→ Goal of the exercise: Once the line holding "Podcast Monitor: [734,570,951,701]" appears, repeat it and each line after it to the end of the data, exactly and with nothing else; pictures stay out.

→ Records provided:
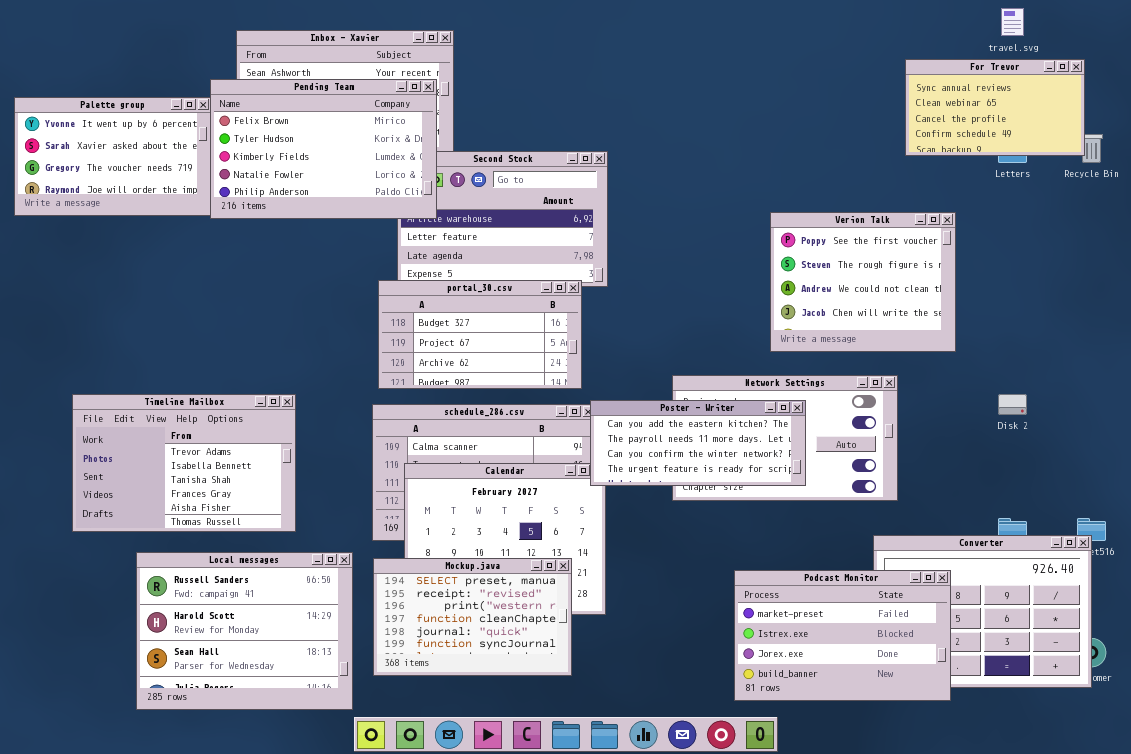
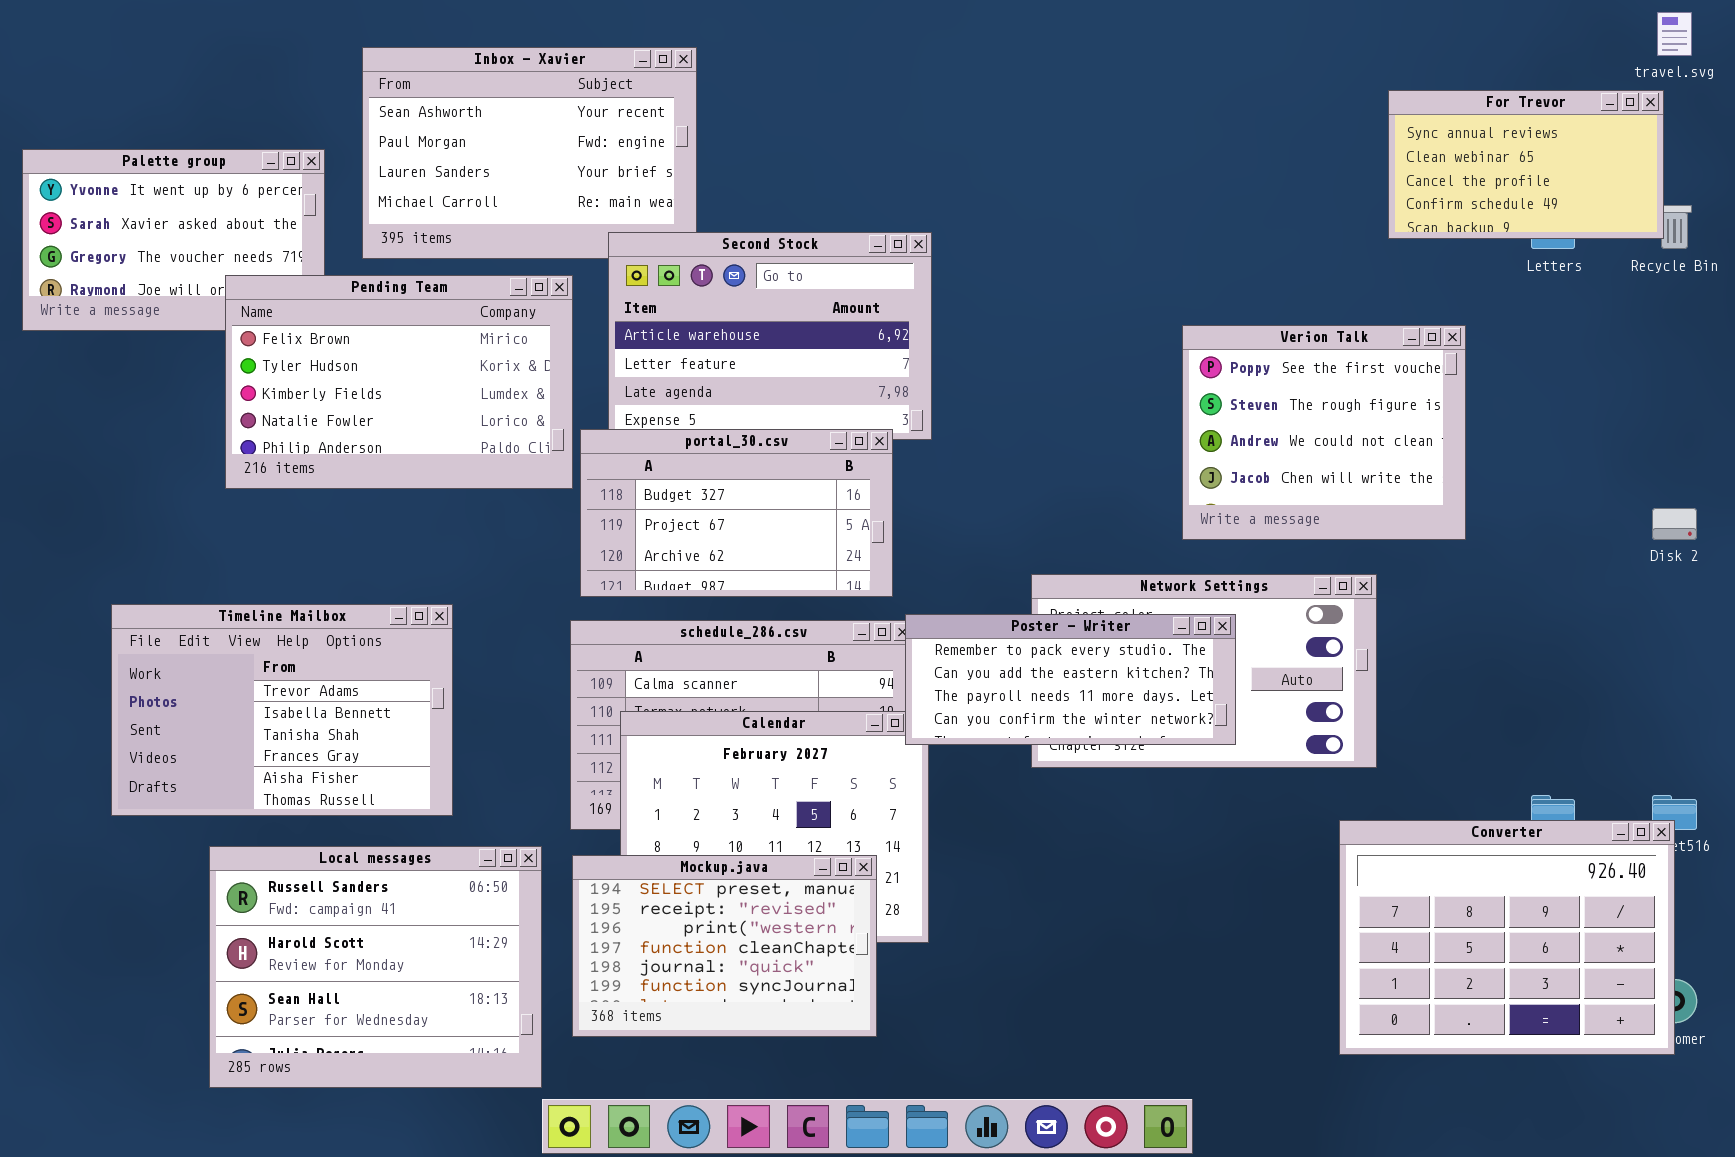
travel.svg: [1001,8,1024,36] -> [1657,12,1692,56], moved
Pending Team: [210,79,437,219] -> [225,275,573,489], moved
Disk 2: [998,394,1027,415] -> [1652,508,1697,540], moved
Poster - Writer: [590,400,806,486] -> [905,614,1236,745], scrolled up 1 row
Podcast Monitor: [734,570,951,701] -> none, closed

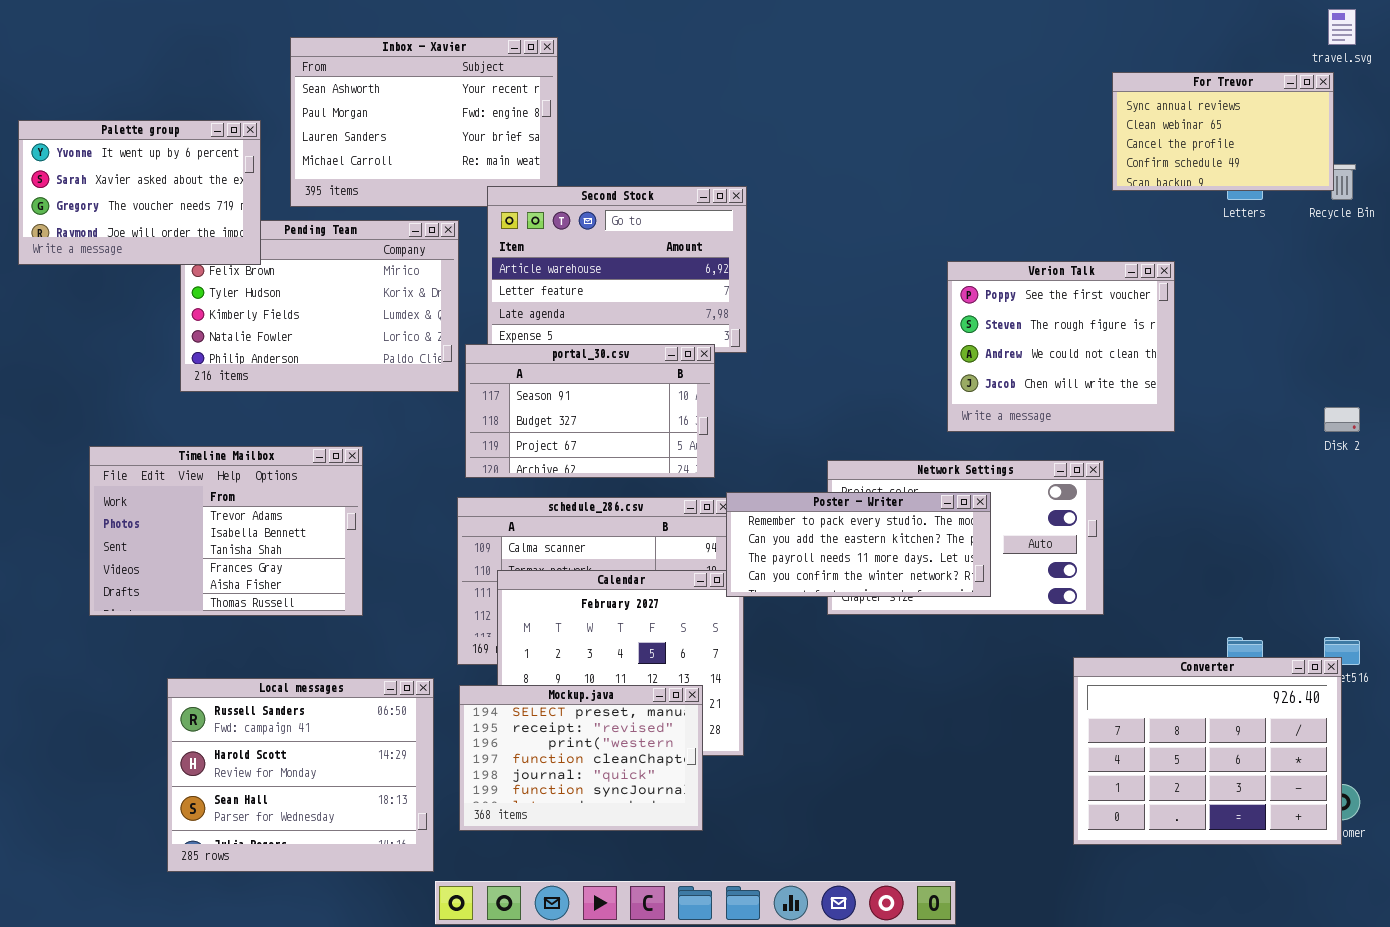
Palette group: [22,149,325,331] -> [18,120,261,265], raised
portal_30.csv: [580,429,893,597] -> [465,344,715,478], scrolled up 1 row
Timeline Mailbox: [111,604,453,816] -> [89,446,363,616], moved

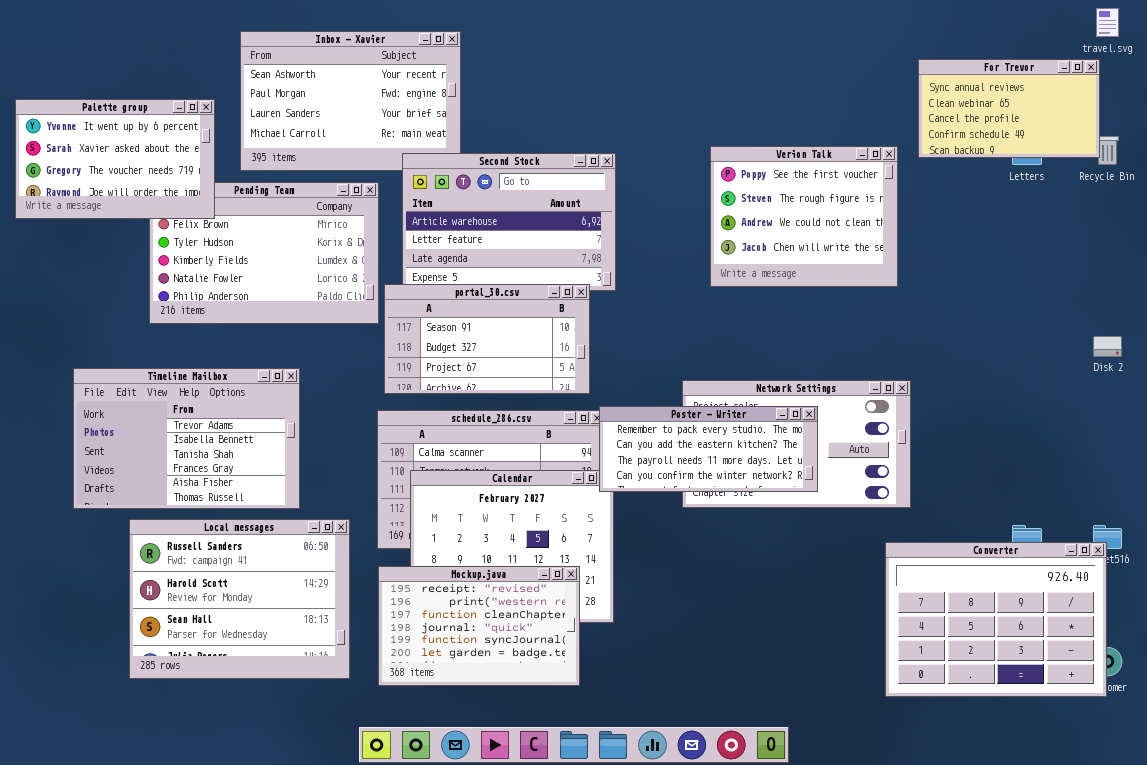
Verion Talk: [947,261,1175,432] -> [710,146,898,287], moved
Local messages: [167,678,434,872] -> [129,519,350,679], moved
Mockup.java: [459,685,703,831] -> [378,566,580,686], scrolled down 1 row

→ Exercise output:
Podcast Monitor: [734,570,951,701] -> none, closed

Palette group: [22,149,325,331] -> [18,120,261,265], raised
portal_30.csv: [580,429,893,597] -> [465,344,715,478], scrolled up 1 row
Timeline Mailbox: [111,604,453,816] -> [89,446,363,616], moved

Verion Talk: [947,261,1175,432] -> [710,146,898,287], moved
Local messages: [167,678,434,872] -> [129,519,350,679], moved
Mockup.java: [459,685,703,831] -> [378,566,580,686], scrolled down 1 row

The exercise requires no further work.